● Task inputs:
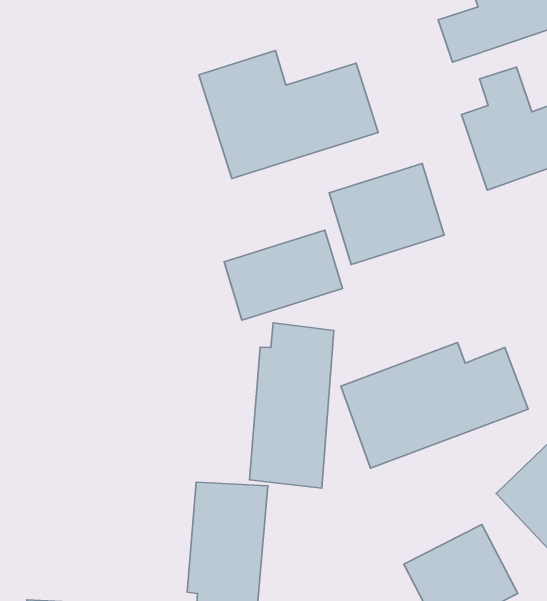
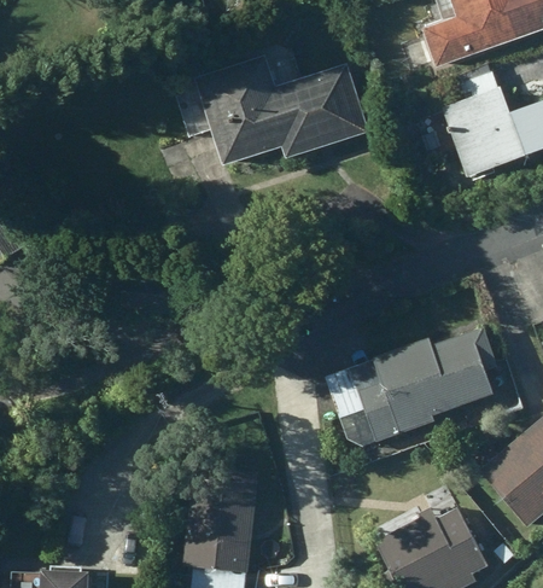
building: [329,163,444,265] -> none
building: [224,230,342,320] -> none
building: [249,323,334,488] -> none

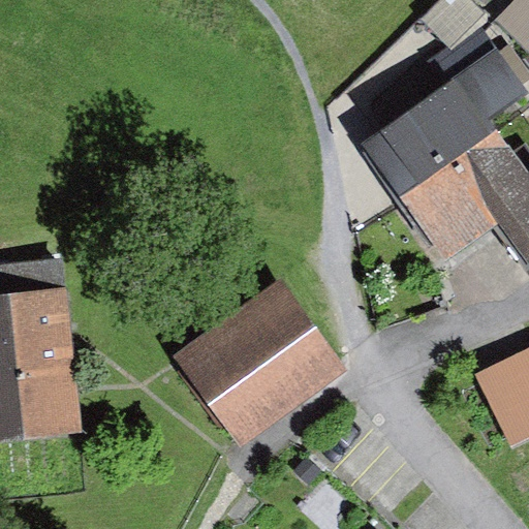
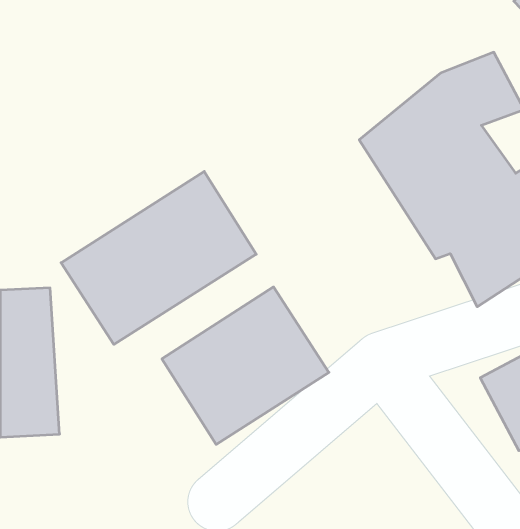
building: none -> [61,171,256,344]

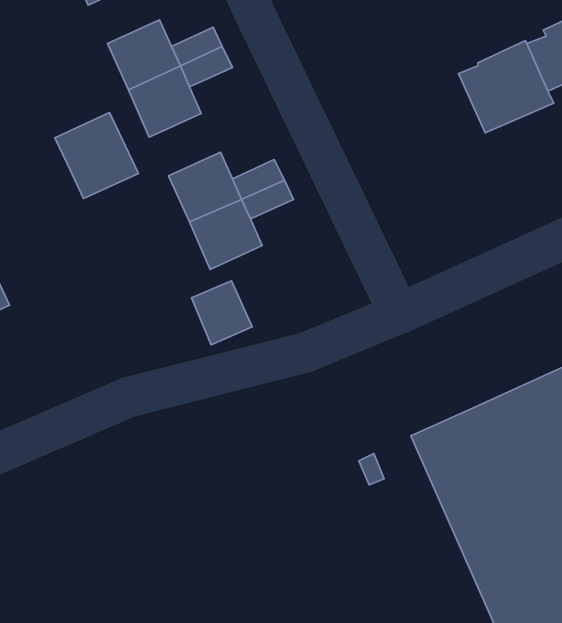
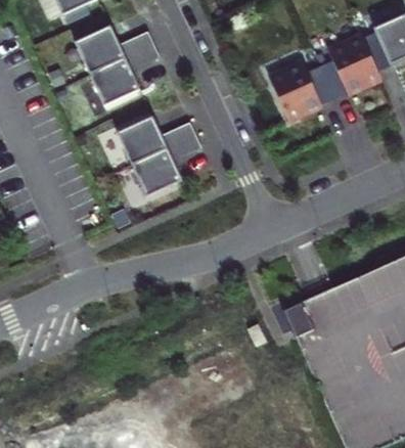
building: none -> [270,60,334,122]
building: [55,113,138,198] -> none
building: [192,281,252,345] -> none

● Your goal: Please set down the records above verbatim, with each picture left out.

● Answer:
building: [329,163,444,265] -> none
building: [224,230,342,320] -> none
building: [249,323,334,488] -> none

building: none -> [61,171,256,344]

building: none -> [270,60,334,122]
building: [55,113,138,198] -> none
building: [192,281,252,345] -> none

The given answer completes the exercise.